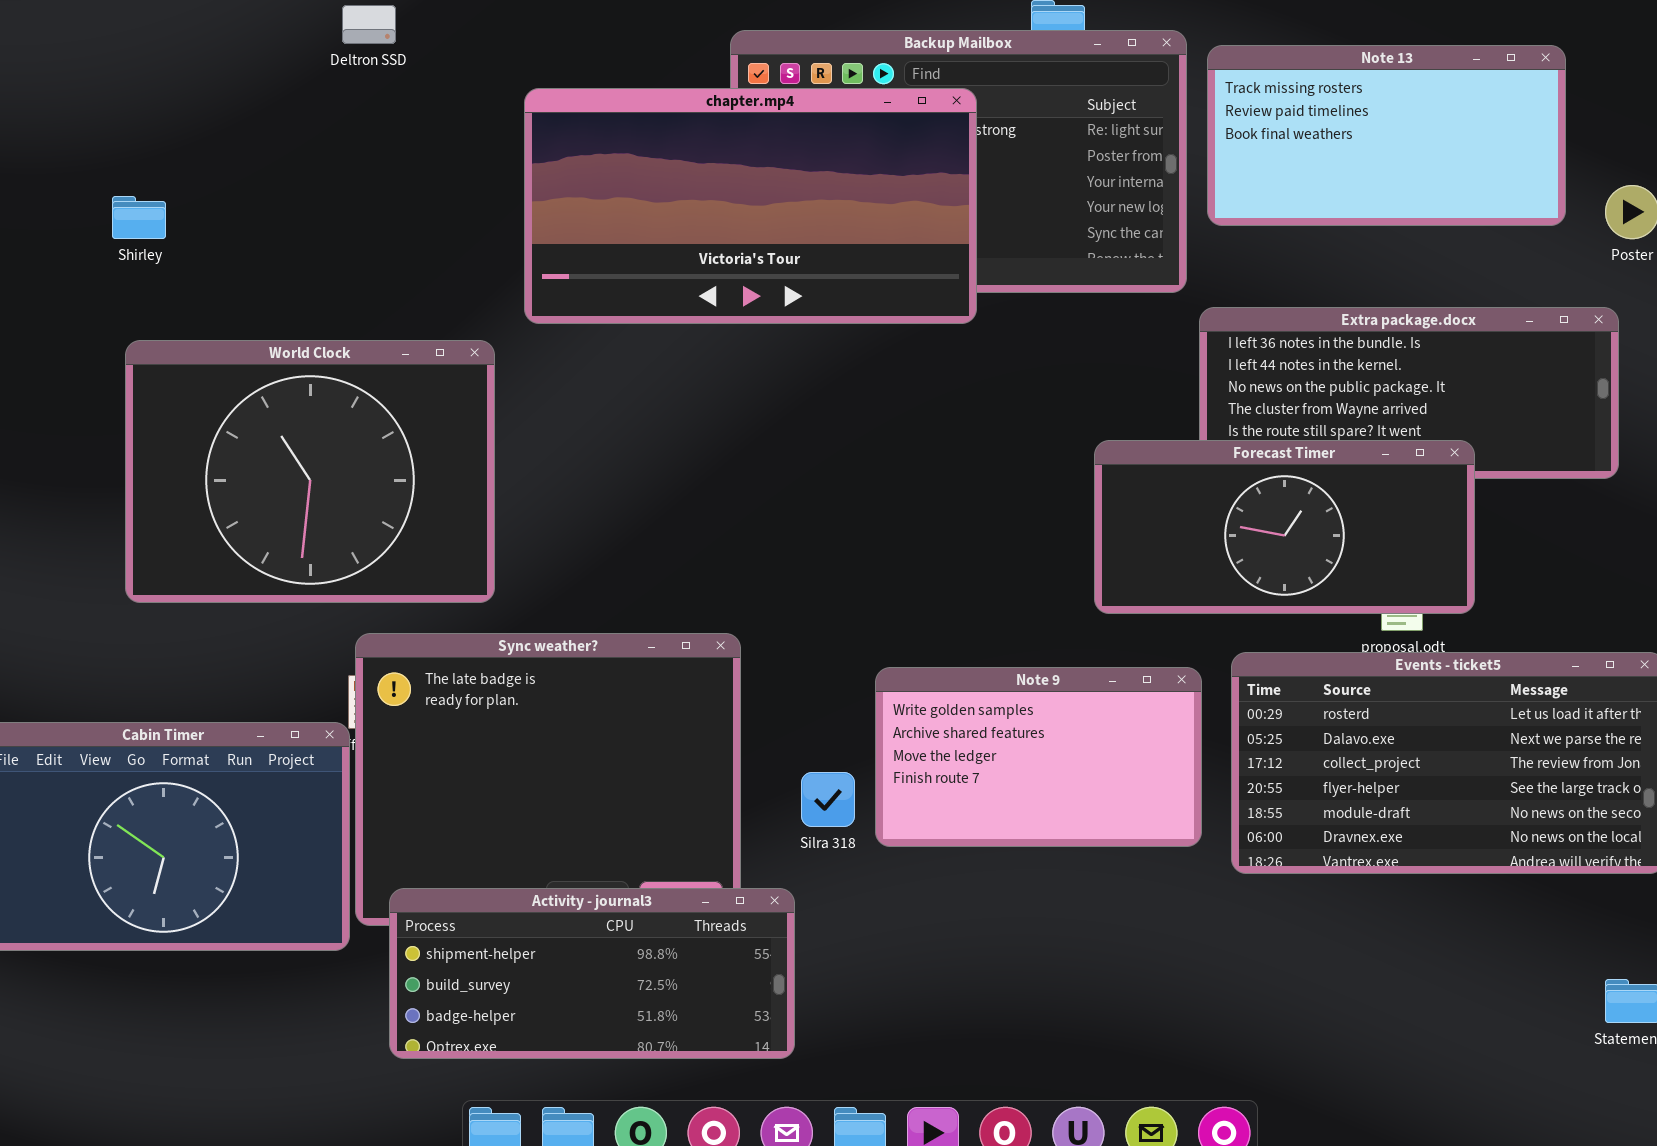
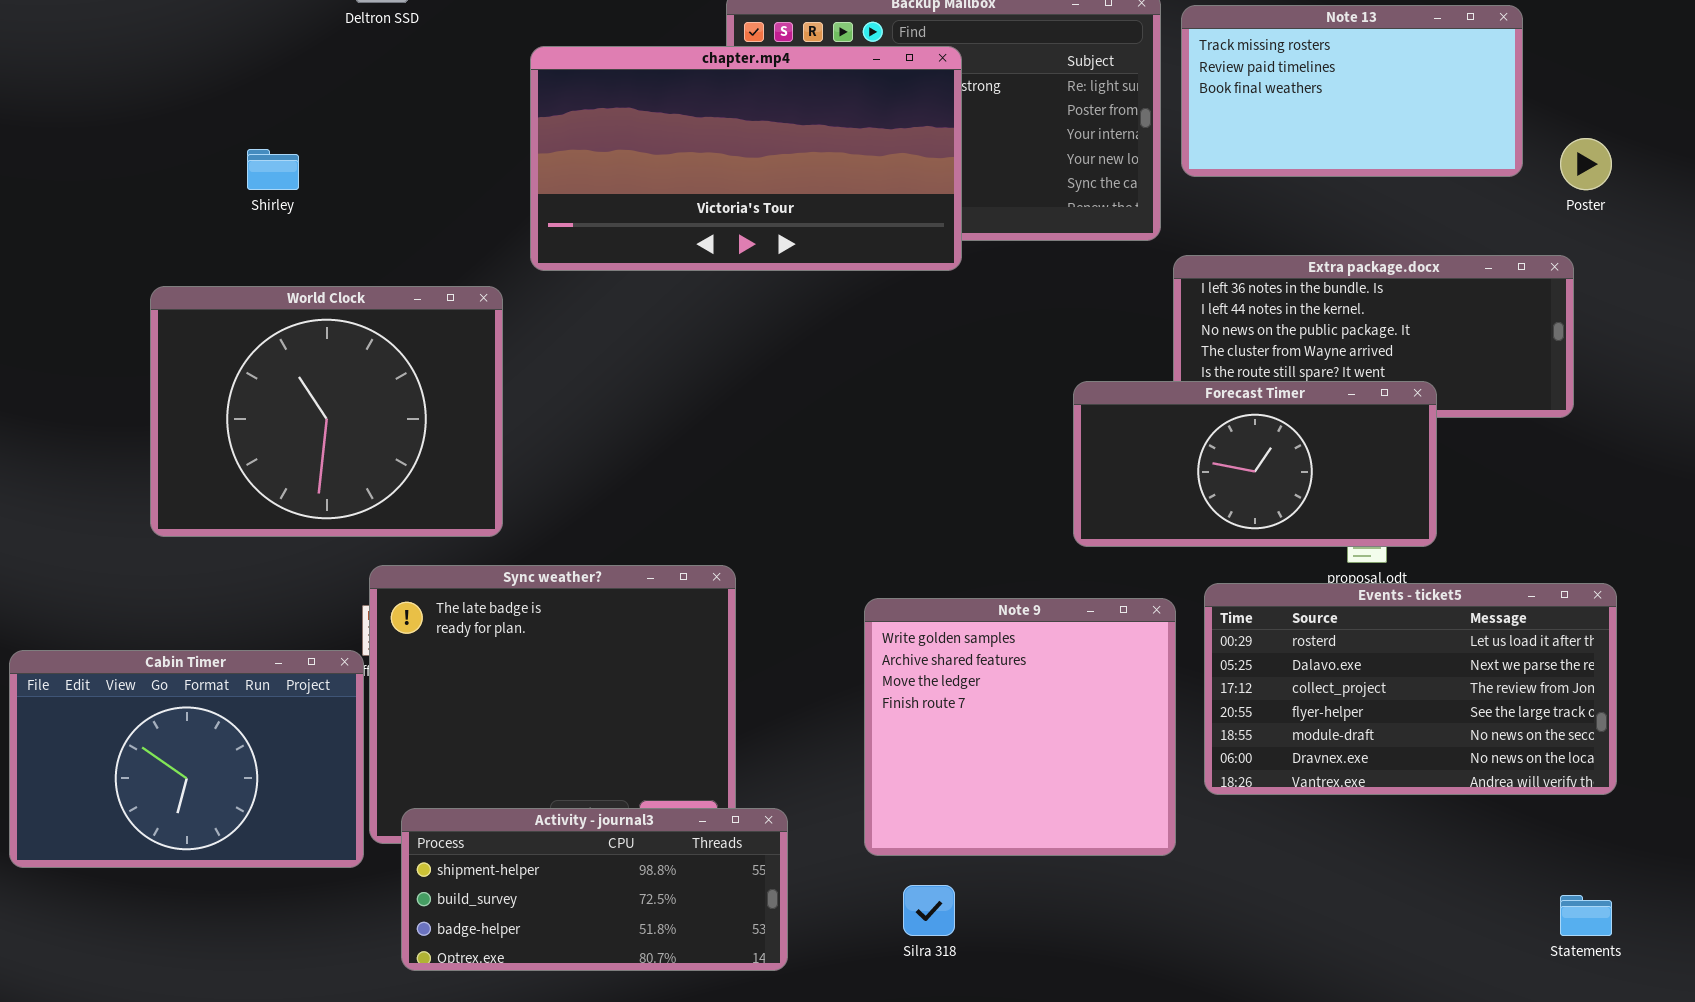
Shirley: [112,196,166,239] -> [247,149,299,190], moved
Note 9: [875,667,1202,847] -> [864,598,1176,856], resized
Silra 318: [801,772,855,827] -> [903,885,955,936], moved

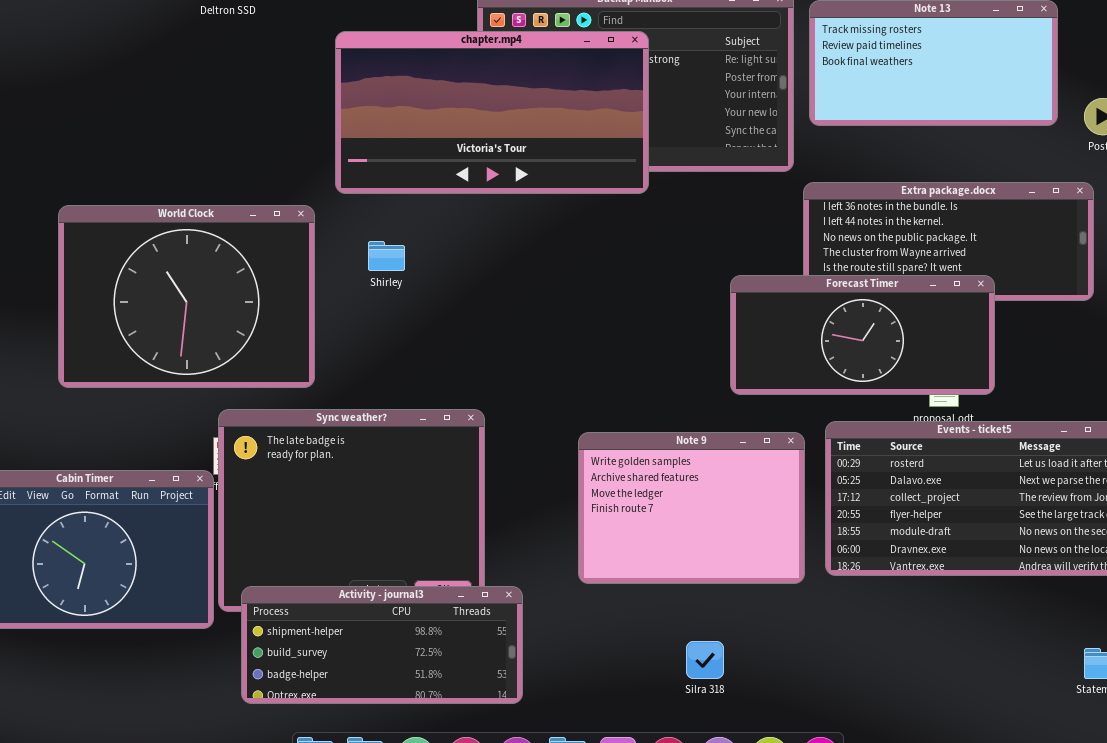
Shirley: [247,149,299,190] -> [368,241,405,271], moved
Note 9: [864,598,1176,856] -> [578,432,805,584], resized
Silra 318: [903,885,955,936] -> [686,641,724,679], moved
________________
## Task description
Leave out the pictures and repeat the remaining data exactly.

## Exercise output
Shirley: [112,196,166,239] -> [247,149,299,190], moved
Note 9: [875,667,1202,847] -> [864,598,1176,856], resized
Silra 318: [801,772,855,827] -> [903,885,955,936], moved

Shirley: [247,149,299,190] -> [368,241,405,271], moved
Note 9: [864,598,1176,856] -> [578,432,805,584], resized
Silra 318: [903,885,955,936] -> [686,641,724,679], moved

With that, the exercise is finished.